#### Your assignment:
The records below are to be repeated exactly, and their pictures left out.

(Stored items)
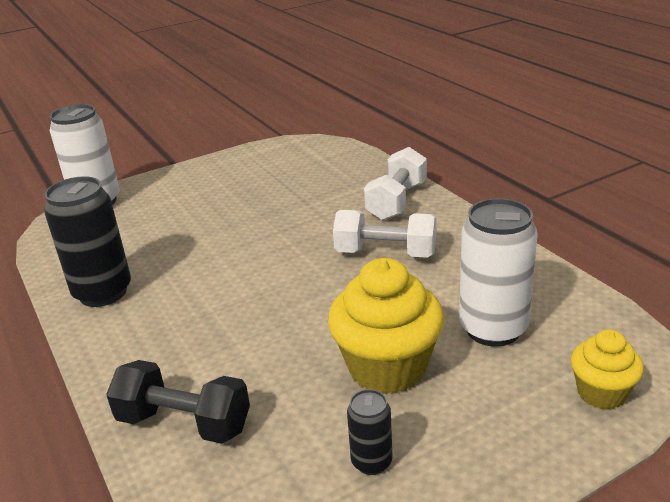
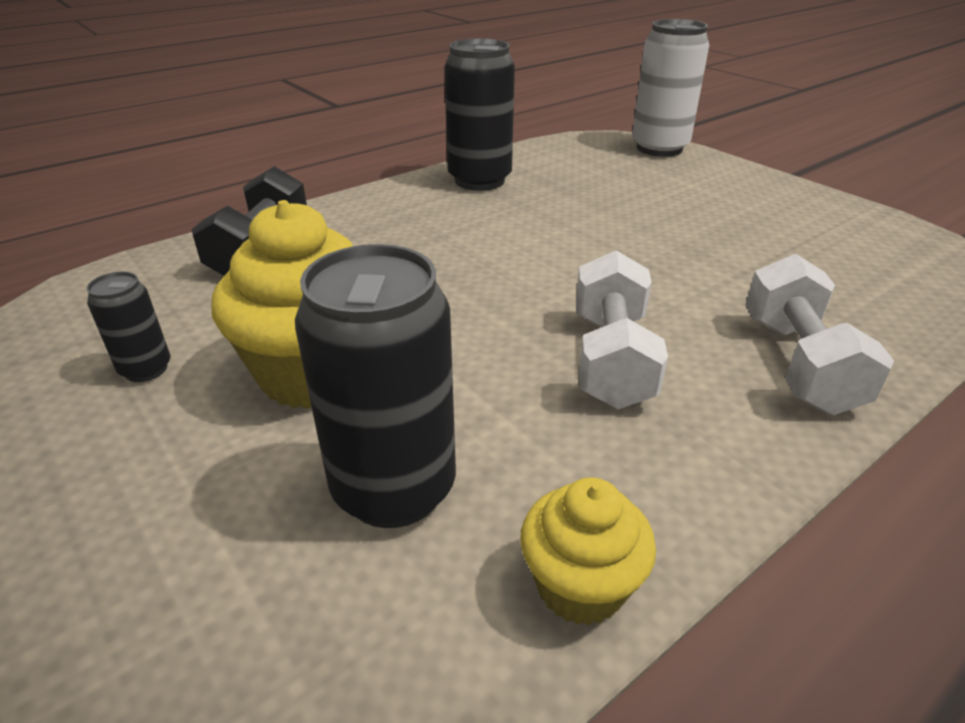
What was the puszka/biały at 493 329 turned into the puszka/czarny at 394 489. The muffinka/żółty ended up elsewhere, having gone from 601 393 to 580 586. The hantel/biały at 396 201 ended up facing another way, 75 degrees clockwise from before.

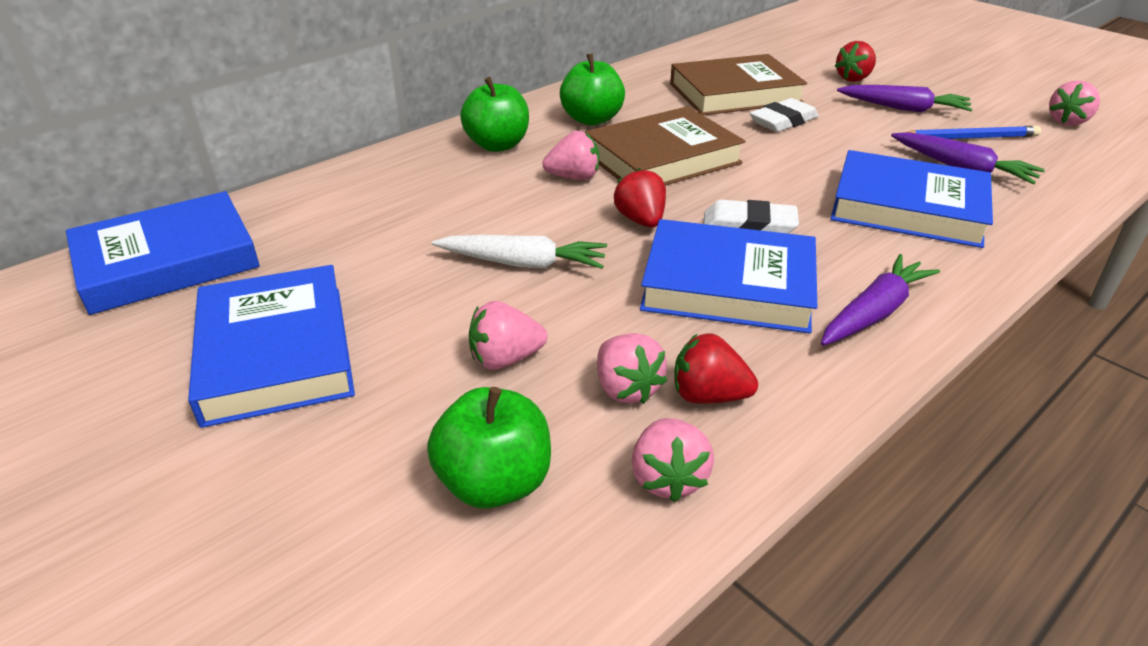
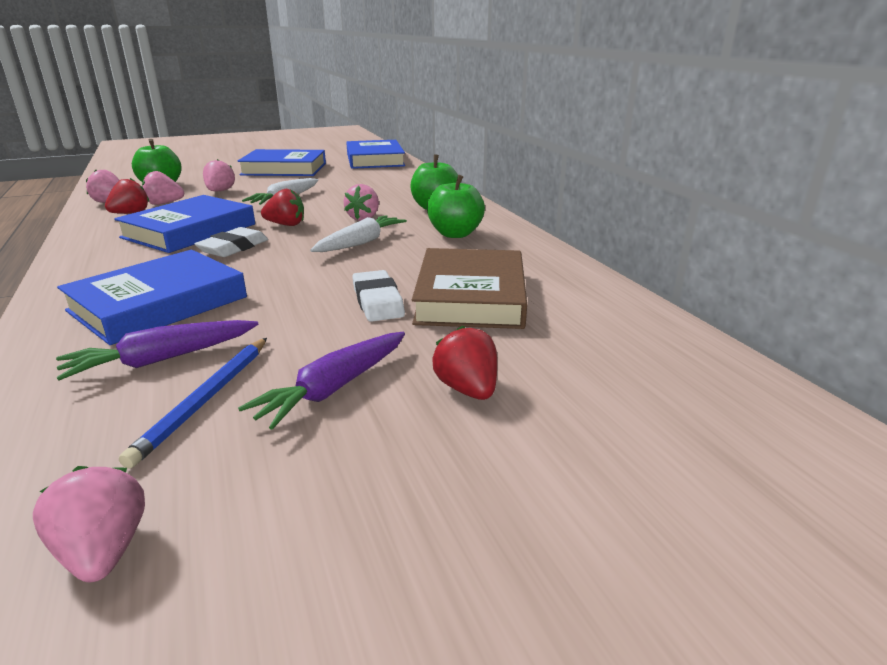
Where the książka/brązowy stood at 662 158, the marchewka/biały came to stand at 360 243. The second view lost the marchewka/fioletowy at 874 313.

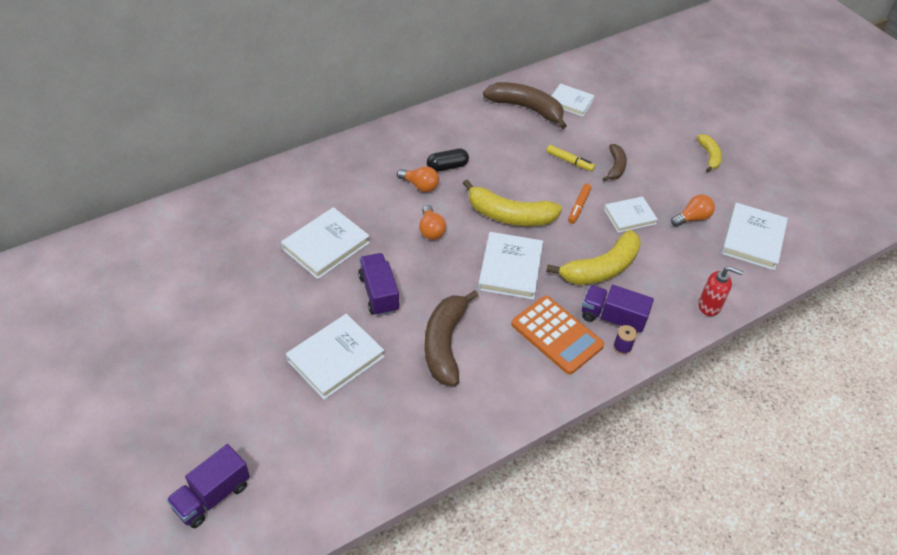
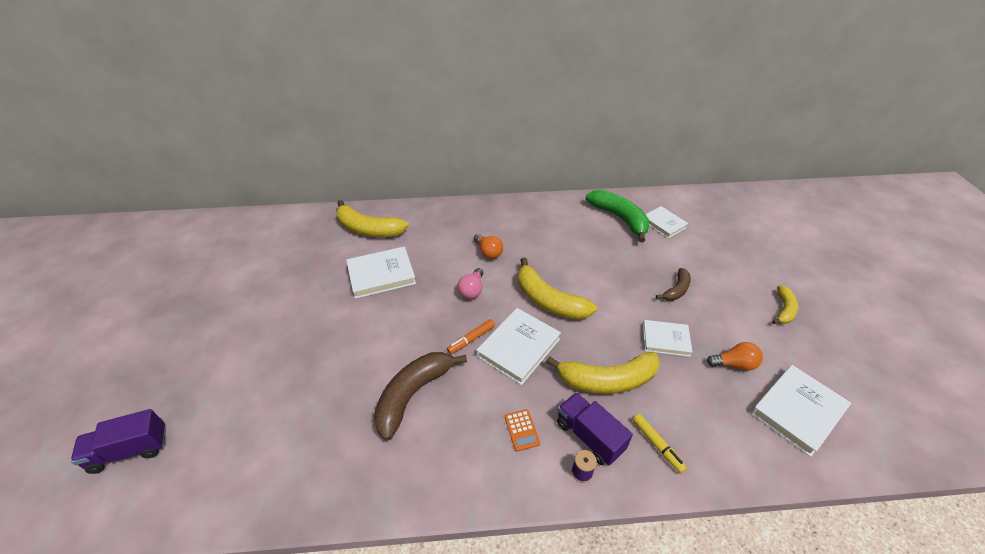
The second view gained the banan/żółty at 368 229. The flamaster/pomarańczowy ended up elsewhere, having gone from 578 207 to 471 339. What was the żarówka/pomarańczowy at 431 230 turned into the żarówka/różowy at 472 290. The size of the kalkulator/pomarańczowy at 557 335 changed by a factor of 0.46. What was the banan/brązowy at 526 108 turned into the banan/zielony at 619 218. The flamaster/żółty ended up elsewhere, having gone from 569 161 to 657 445. The second view lost the książka/biały at 335 358. The second view lost the ciężarówka/fioletowy at 379 293. The second view lost the kapsułka/czarny at 447 167. The second view lost the dozownik mydła/czerwony at 709 306.

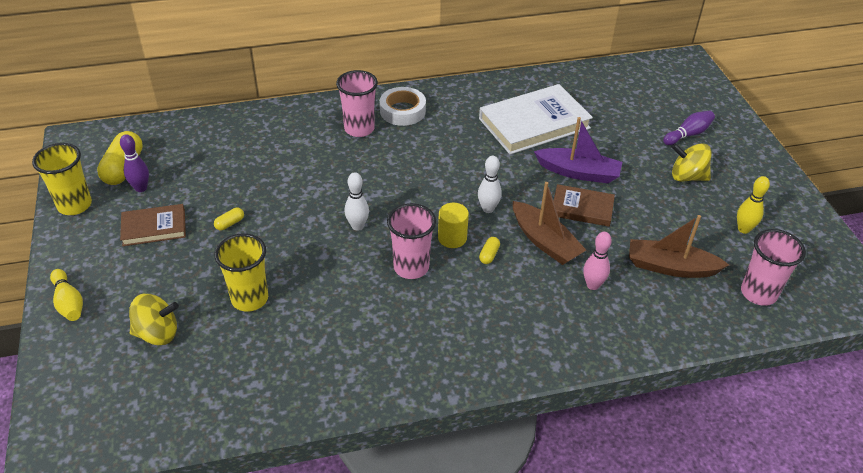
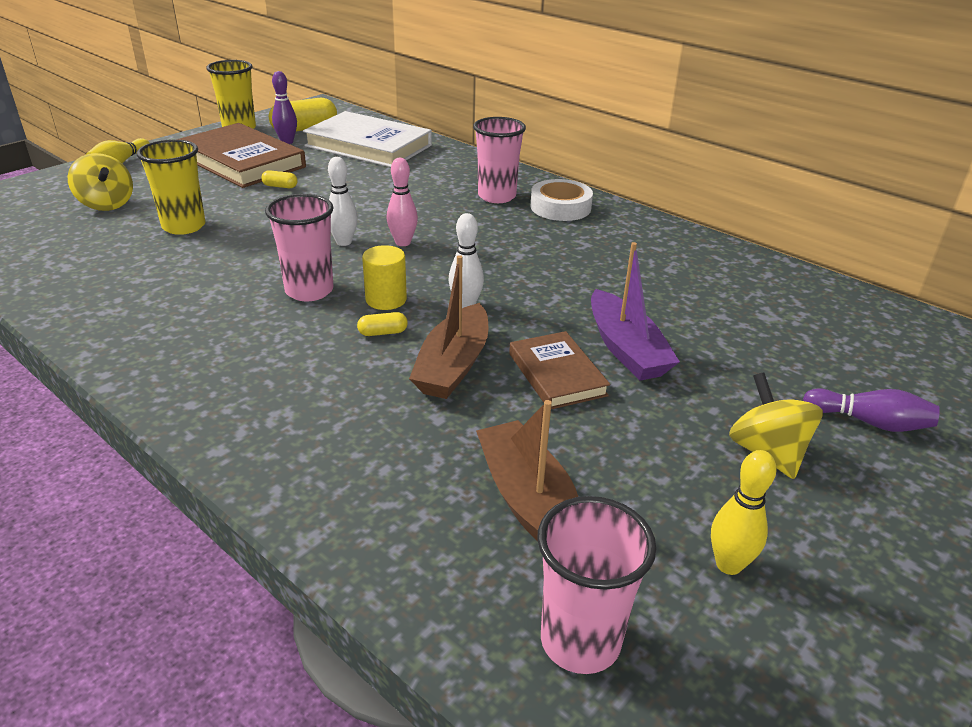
The size of the książka/brązowy at 154 227 changed by a factor of 1.78. The książka/biały ended up elsewhere, having gone from 534 123 to 368 146. The kręgiel/różowy ended up elsewhere, having gone from 592 285 to 403 242.

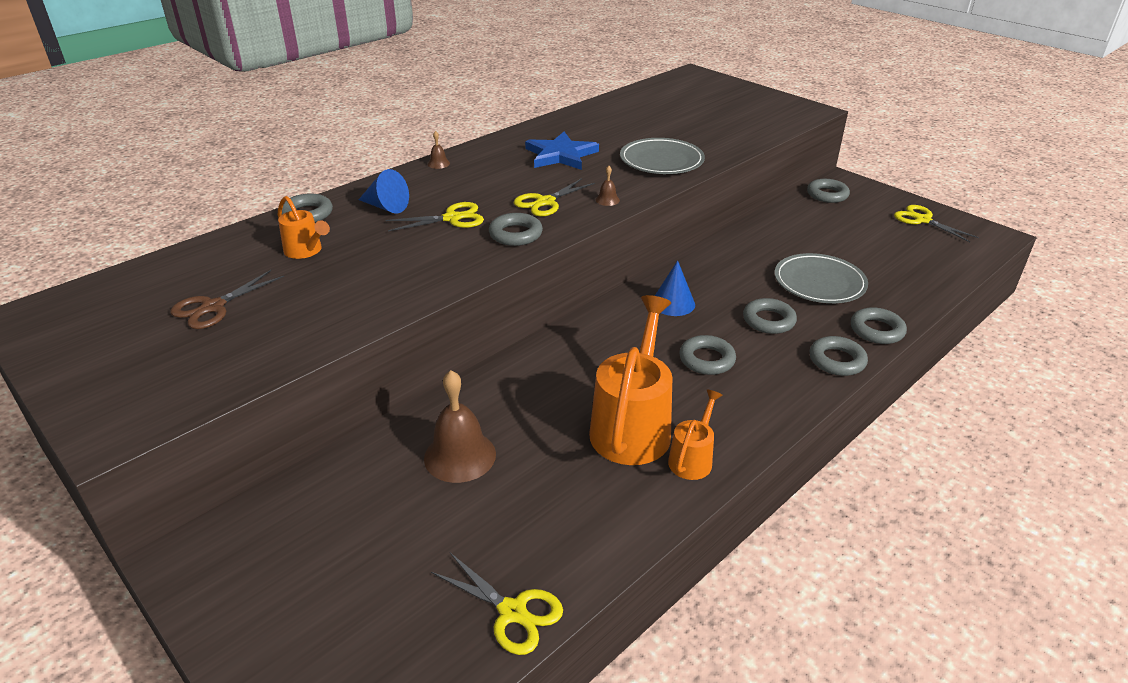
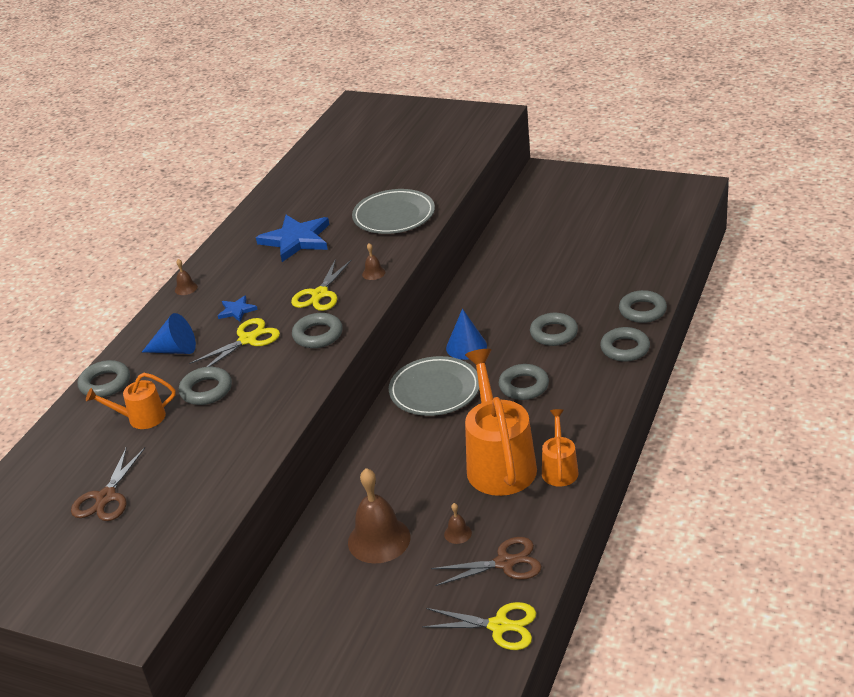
The konewka/pomarańczowy at 306 251 ended up facing another way, 150 degrees clockwise from before. The pierścień/szary ended up elsewhere, having gone from 827 195 to 206 390. The second view gained the gwiazda/niebieski at 237 310. The talerz/szary ended up elsewhere, having gone from 819 283 to 435 390. The second view gained the nożyczki/brązowy at 505 563. The second view gained the dzwonek/brązowy at 458 533. The second view lost the nożyczki/żółty at 922 220.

#### Written response:
What was the puszka/biały at 493 329 turned into the puszka/czarny at 394 489. The muffinka/żółty ended up elsewhere, having gone from 601 393 to 580 586. The hantel/biały at 396 201 ended up facing another way, 75 degrees clockwise from before.

Where the książka/brązowy stood at 662 158, the marchewka/biały came to stand at 360 243. The second view lost the marchewka/fioletowy at 874 313.

The second view gained the banan/żółty at 368 229. The flamaster/pomarańczowy ended up elsewhere, having gone from 578 207 to 471 339. What was the żarówka/pomarańczowy at 431 230 turned into the żarówka/różowy at 472 290. The size of the kalkulator/pomarańczowy at 557 335 changed by a factor of 0.46. What was the banan/brązowy at 526 108 turned into the banan/zielony at 619 218. The flamaster/żółty ended up elsewhere, having gone from 569 161 to 657 445. The second view lost the książka/biały at 335 358. The second view lost the ciężarówka/fioletowy at 379 293. The second view lost the kapsułka/czarny at 447 167. The second view lost the dozownik mydła/czerwony at 709 306.

The size of the książka/brązowy at 154 227 changed by a factor of 1.78. The książka/biały ended up elsewhere, having gone from 534 123 to 368 146. The kręgiel/różowy ended up elsewhere, having gone from 592 285 to 403 242.

The konewka/pomarańczowy at 306 251 ended up facing another way, 150 degrees clockwise from before. The pierścień/szary ended up elsewhere, having gone from 827 195 to 206 390. The second view gained the gwiazda/niebieski at 237 310. The talerz/szary ended up elsewhere, having gone from 819 283 to 435 390. The second view gained the nożyczki/brązowy at 505 563. The second view gained the dzwonek/brązowy at 458 533. The second view lost the nożyczki/żółty at 922 220.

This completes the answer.